_Dataset entries_:
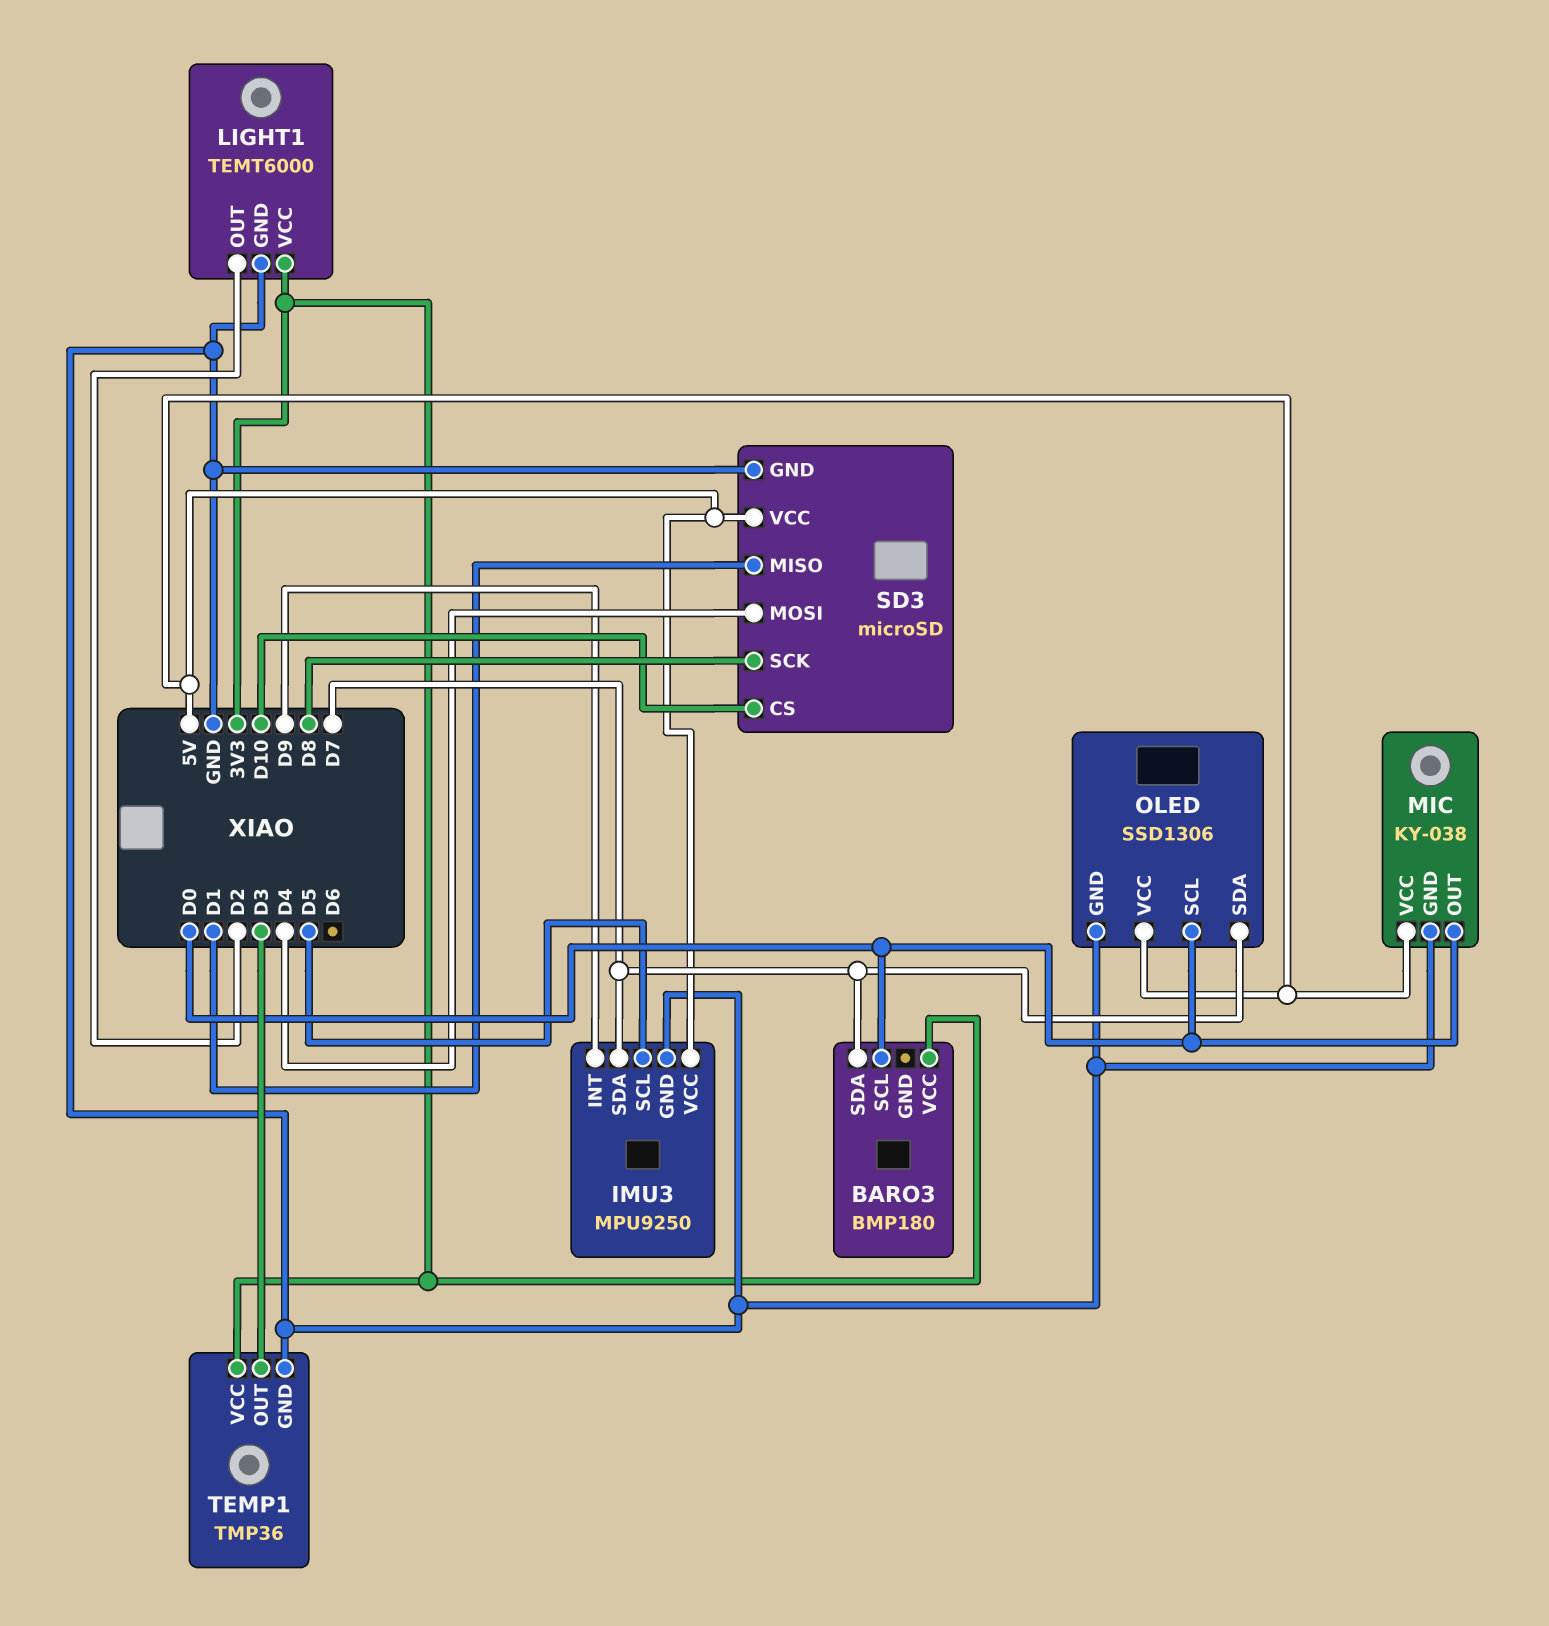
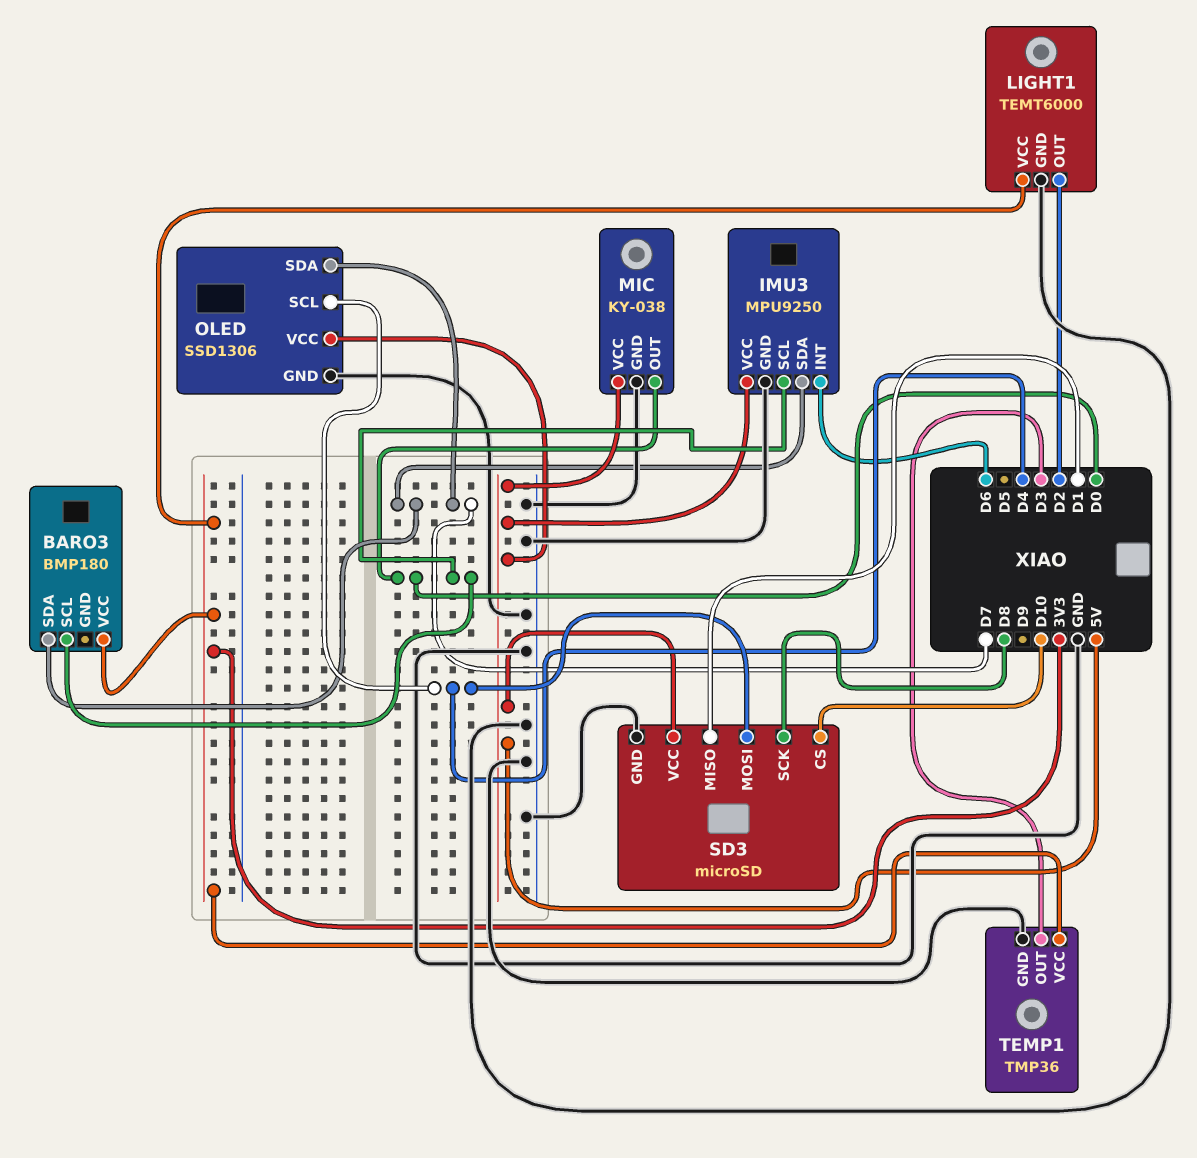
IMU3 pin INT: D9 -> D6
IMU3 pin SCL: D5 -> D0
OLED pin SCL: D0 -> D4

* * *

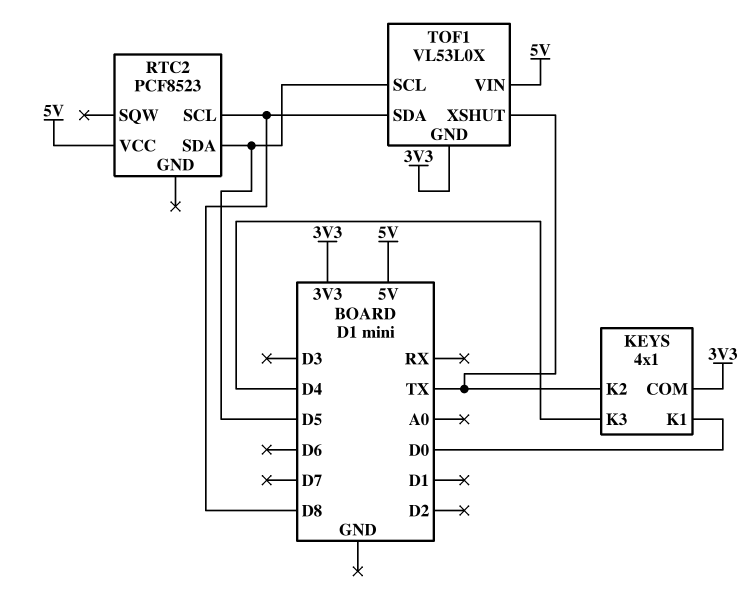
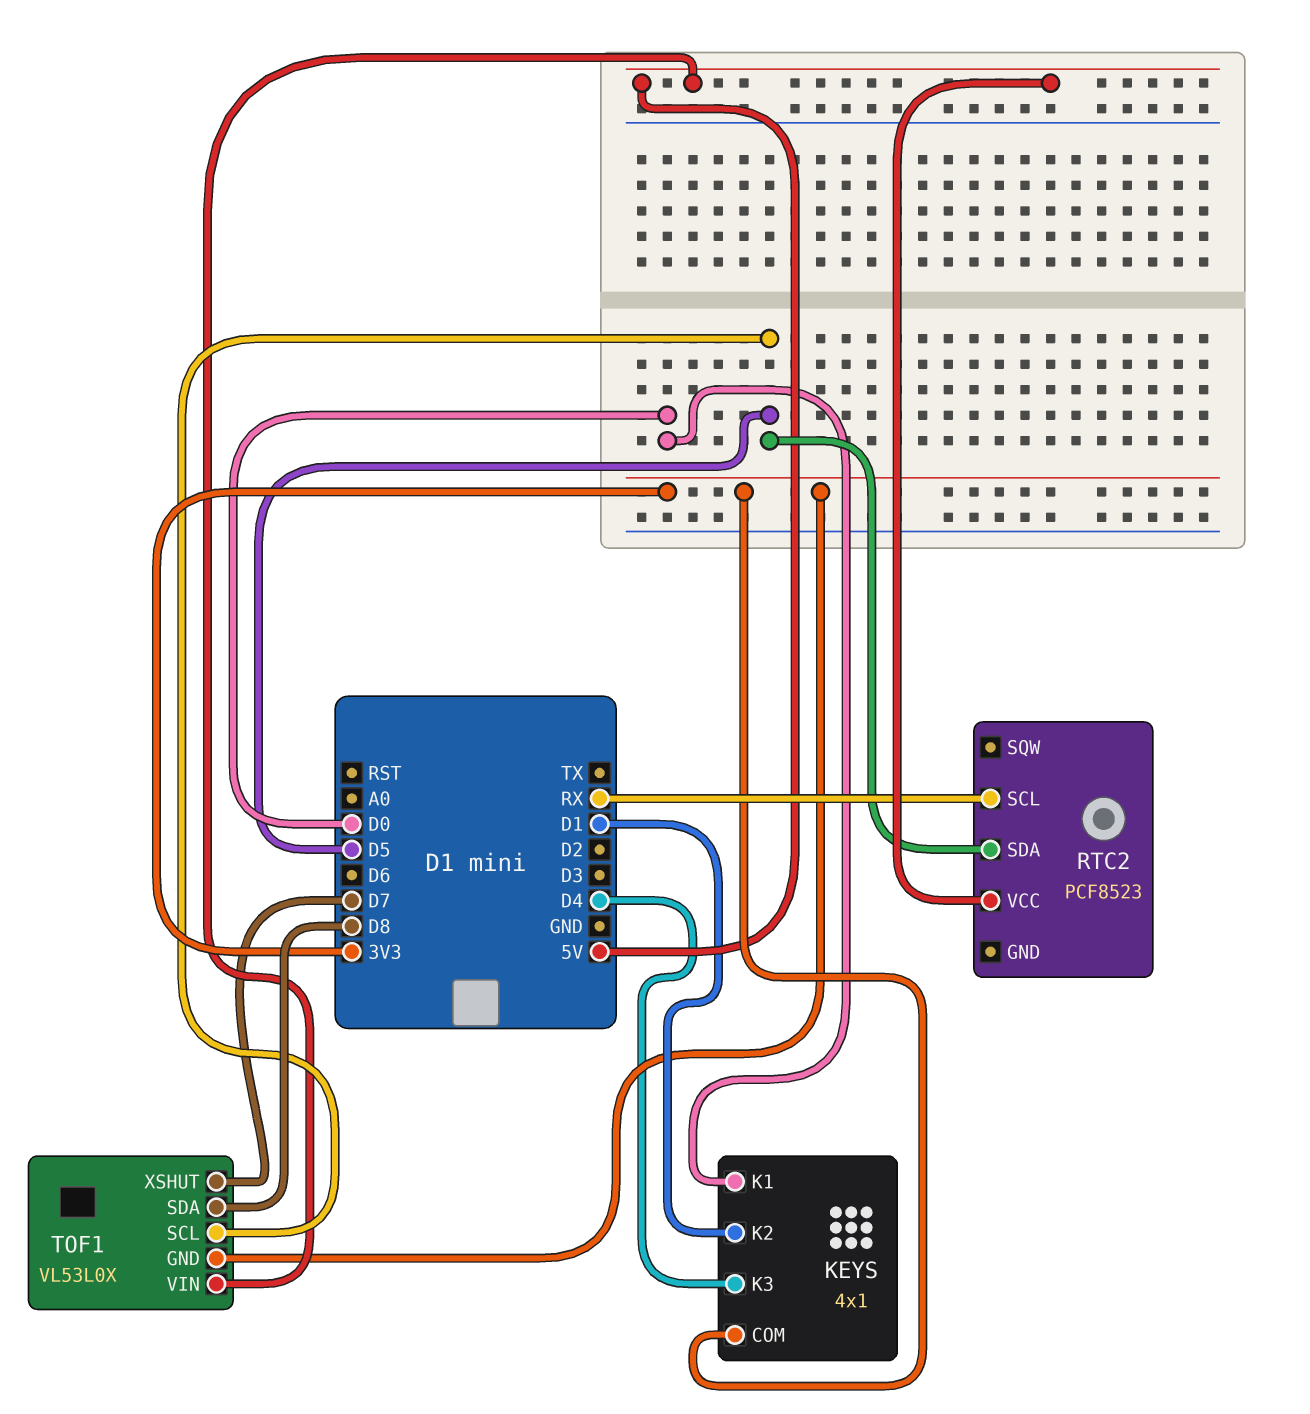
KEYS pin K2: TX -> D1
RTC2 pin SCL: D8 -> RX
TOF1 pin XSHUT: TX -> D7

* * *

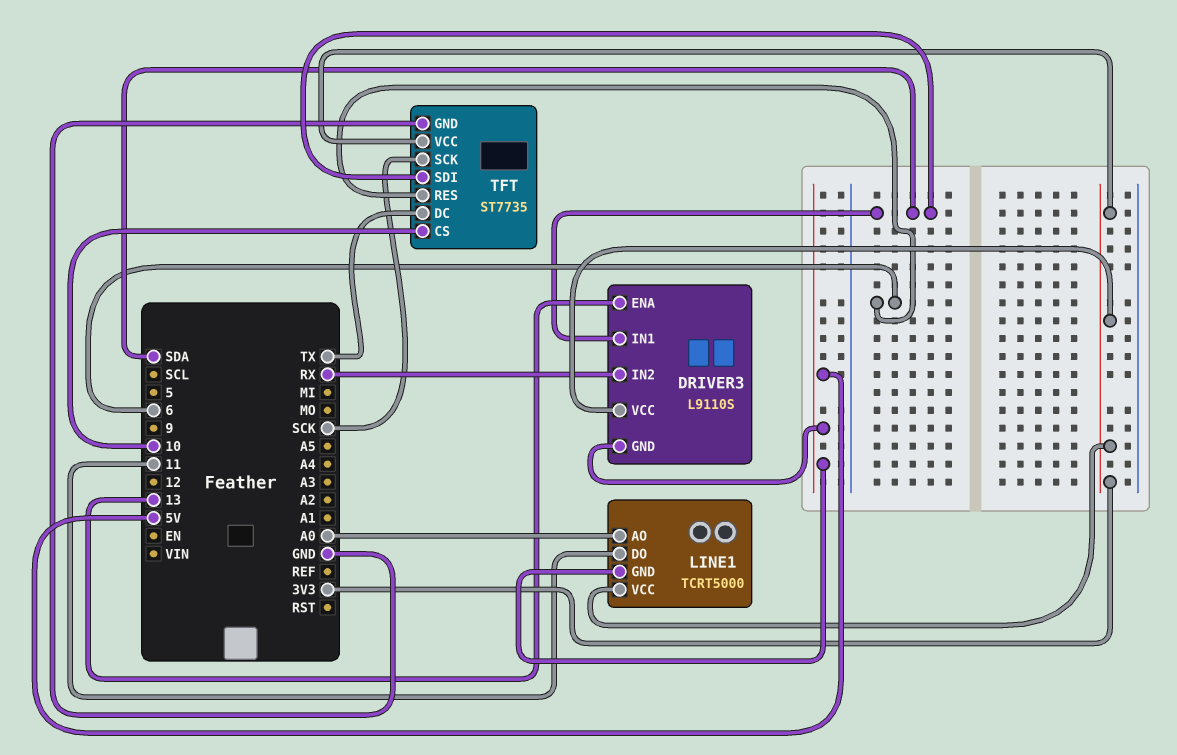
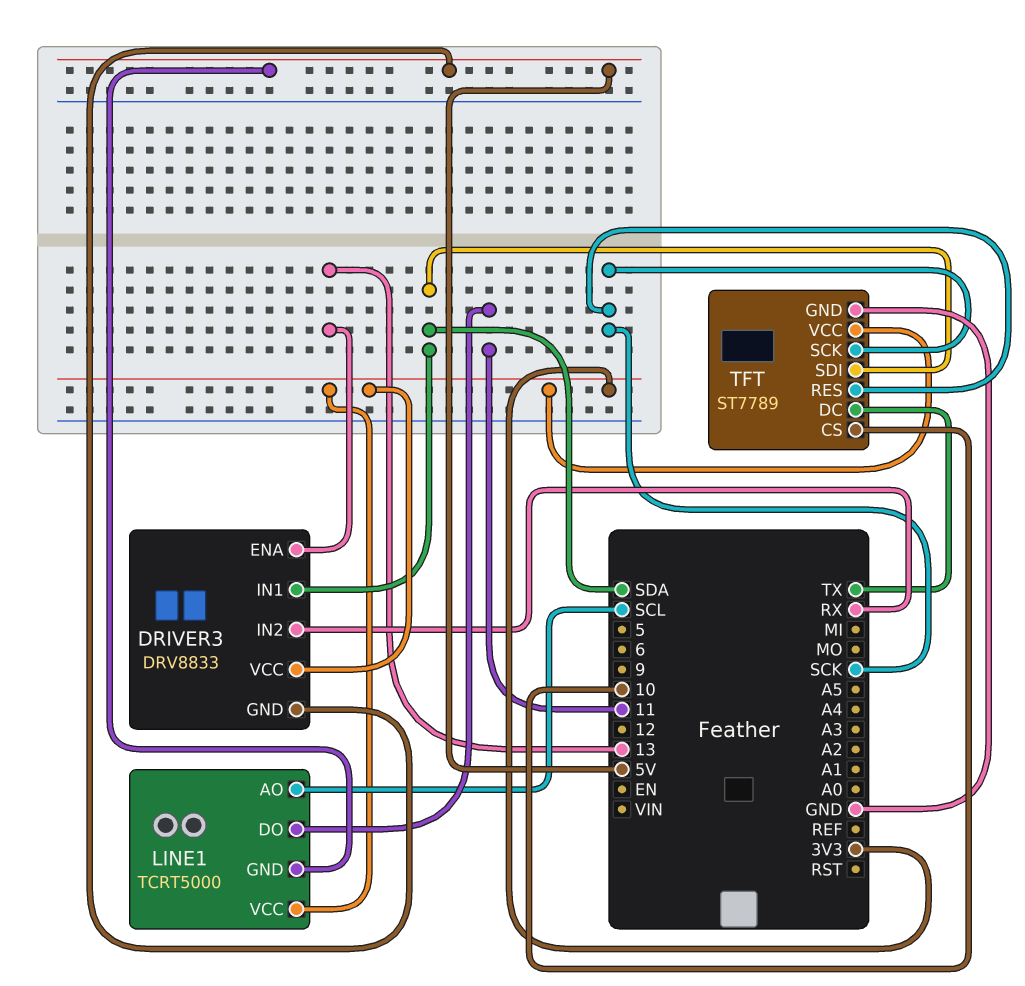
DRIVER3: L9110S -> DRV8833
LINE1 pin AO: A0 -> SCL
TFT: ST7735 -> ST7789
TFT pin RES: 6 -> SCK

_What needs to be done_:
Retype the entries above exactly, but only from the line containing "LINE1 pin AO: A0 -> SCL" through the line containing "TFT pin RES: 6 -> SCK", both included.

_Your response_:
LINE1 pin AO: A0 -> SCL
TFT: ST7735 -> ST7789
TFT pin RES: 6 -> SCK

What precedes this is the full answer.